--- Data provided Enclosed Below ---

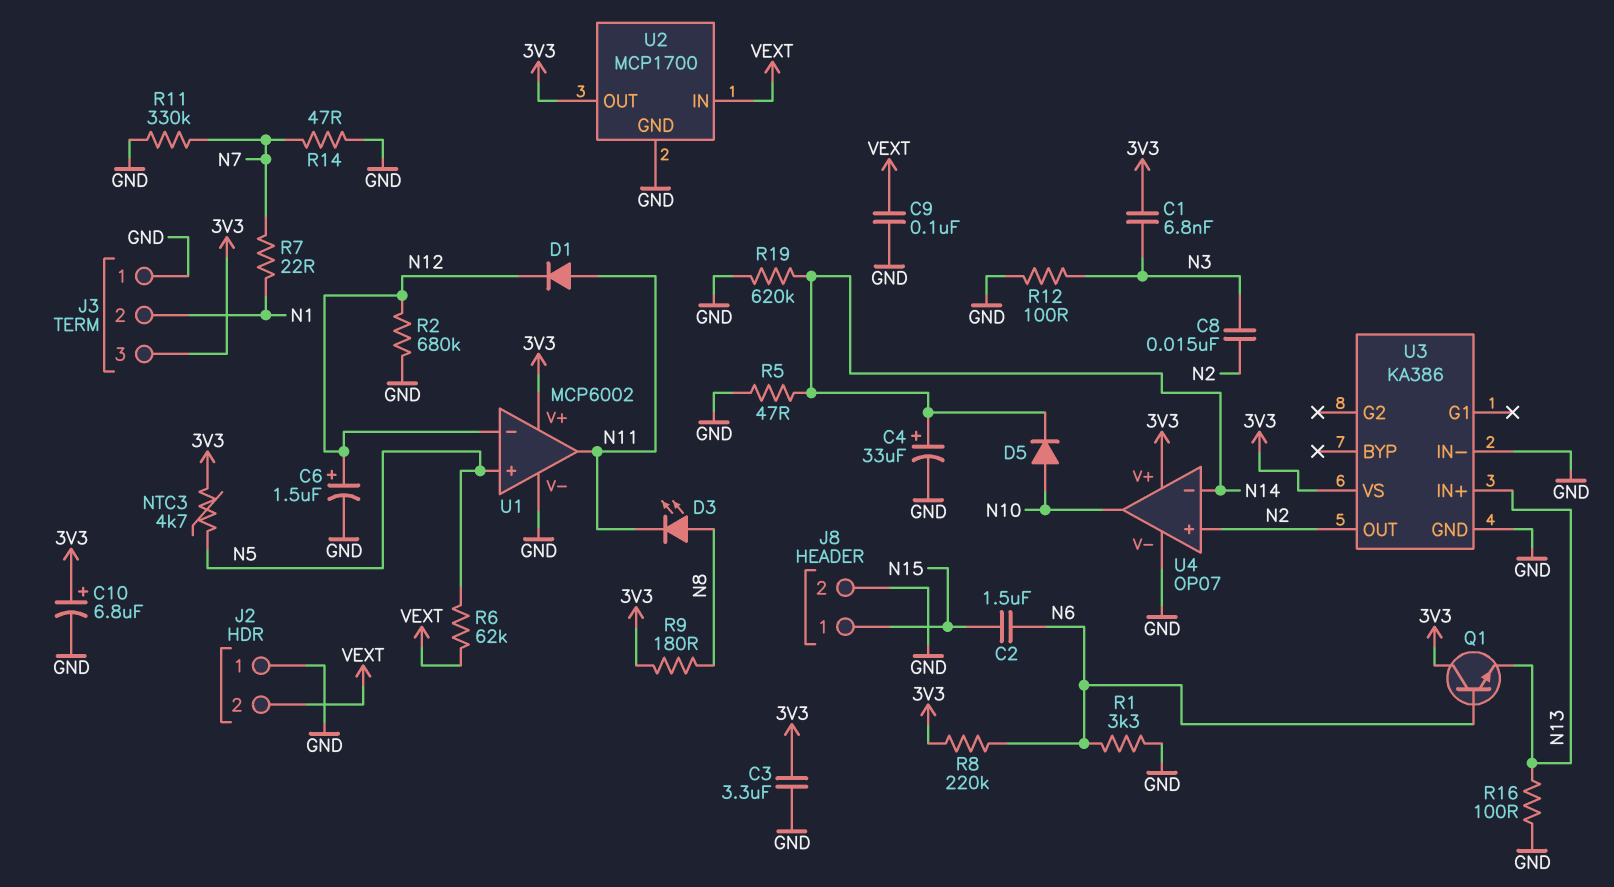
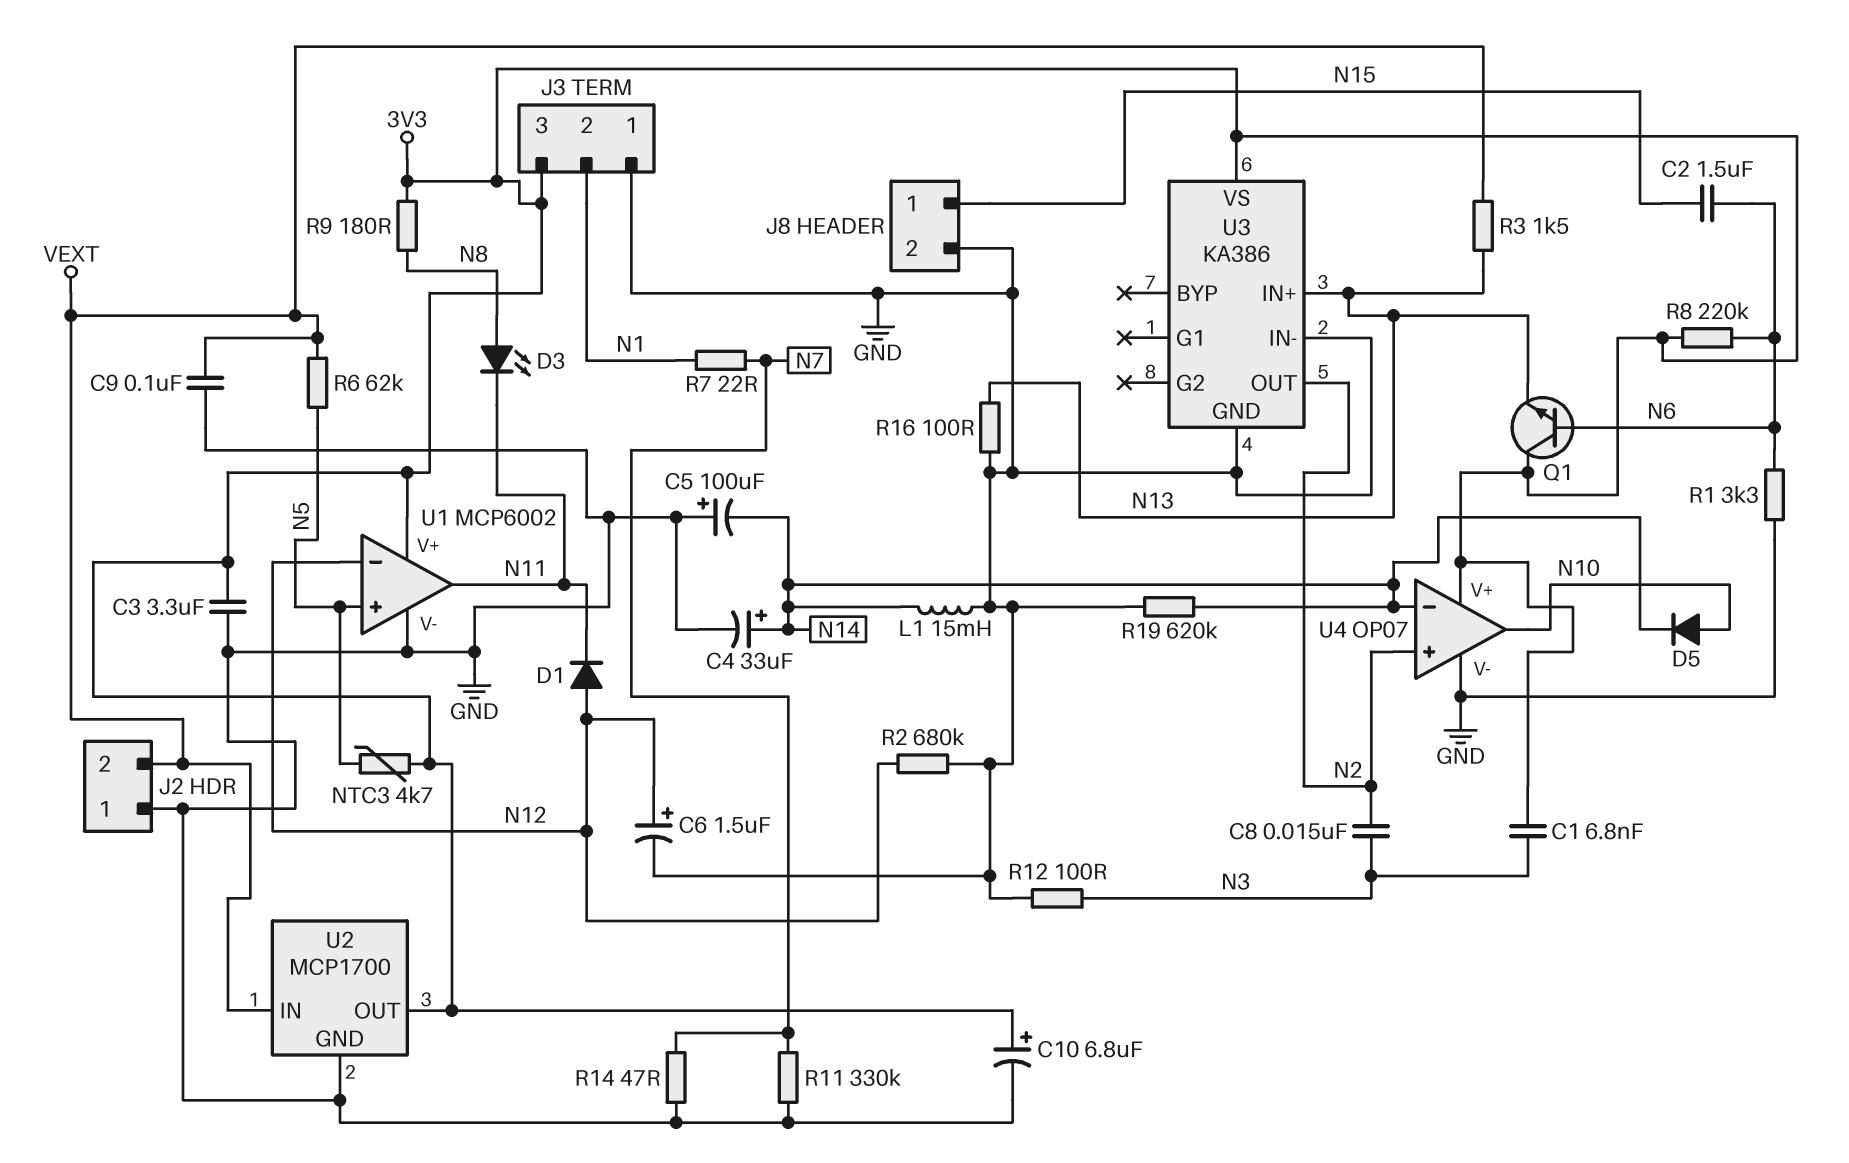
C5: none -> 100uF (plus GND, minus N14)
D1: diode (A N11, K N12) -> diode (A N12, K N11)
L1: none -> 15mH (GND, N14)
R3: none -> 1.5k (N13, VEXT)
R5: 47 (GND, N14) -> none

--- End of Enclosed Data provided ---

> _Task description_: Output the full set of records above without changing a word, and drop the images.

> _Answer to the exercise_:
C5: none -> 100uF (plus GND, minus N14)
D1: diode (A N11, K N12) -> diode (A N12, K N11)
L1: none -> 15mH (GND, N14)
R3: none -> 1.5k (N13, VEXT)
R5: 47 (GND, N14) -> none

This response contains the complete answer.